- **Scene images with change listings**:
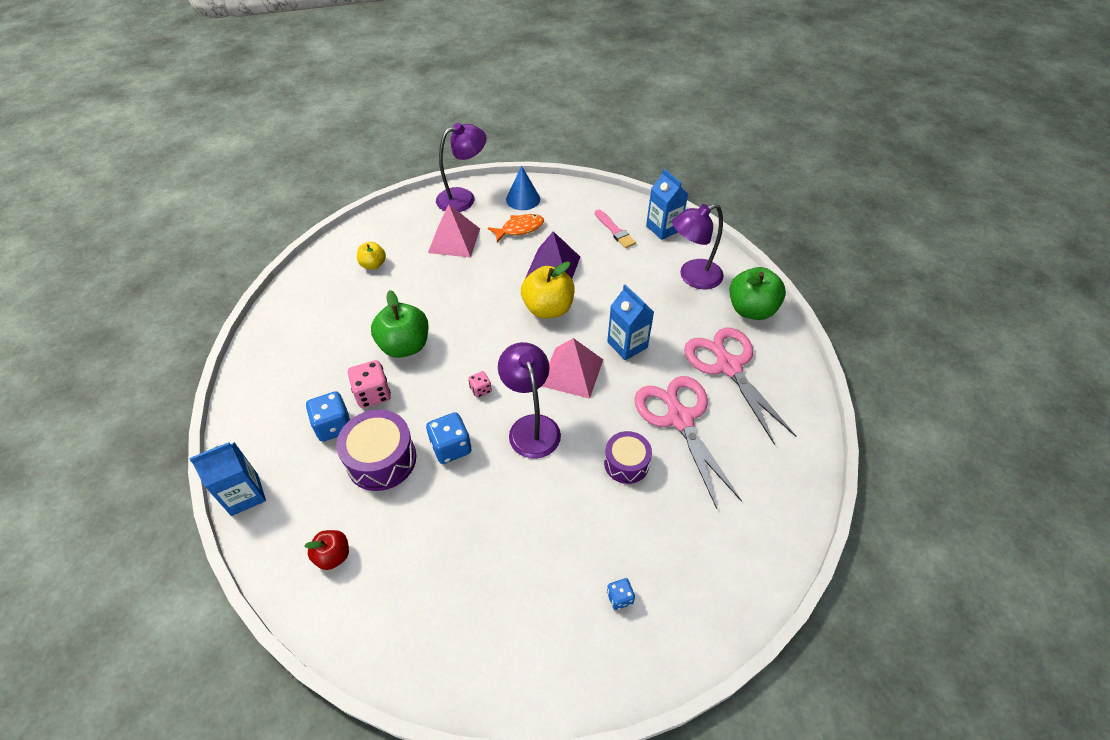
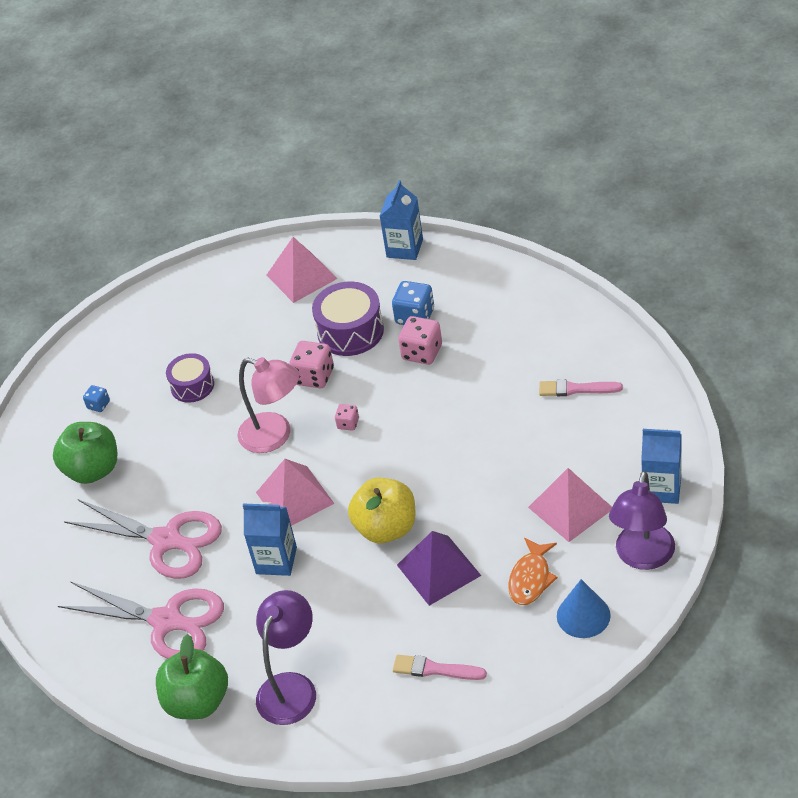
camera: 140 degrees right, 5 degrees down
(333, 556) = (301, 276): red apple -> pink pyramid
(350, 289) = (576, 389): none -> pink brush
(373, 264) = (597, 422): yellow apple -> none
(405, 346) = (455, 396): green apple -> green apple (93, 470)
(451, 447) = (314, 376): blue dice -> pink dice
(531, 427) = (275, 436): purple lamp -> pink lamp
(626, 463) = (175, 475): purple drum -> purple drum (192, 386)
(663, 228) = (389, 722): blue carton -> blue carton (661, 489)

- **The task**: Please filter the entries for the word "none" and copy the lines that have it.

- **The completed task**:
(350, 289) = (576, 389): none -> pink brush
(373, 264) = (597, 422): yellow apple -> none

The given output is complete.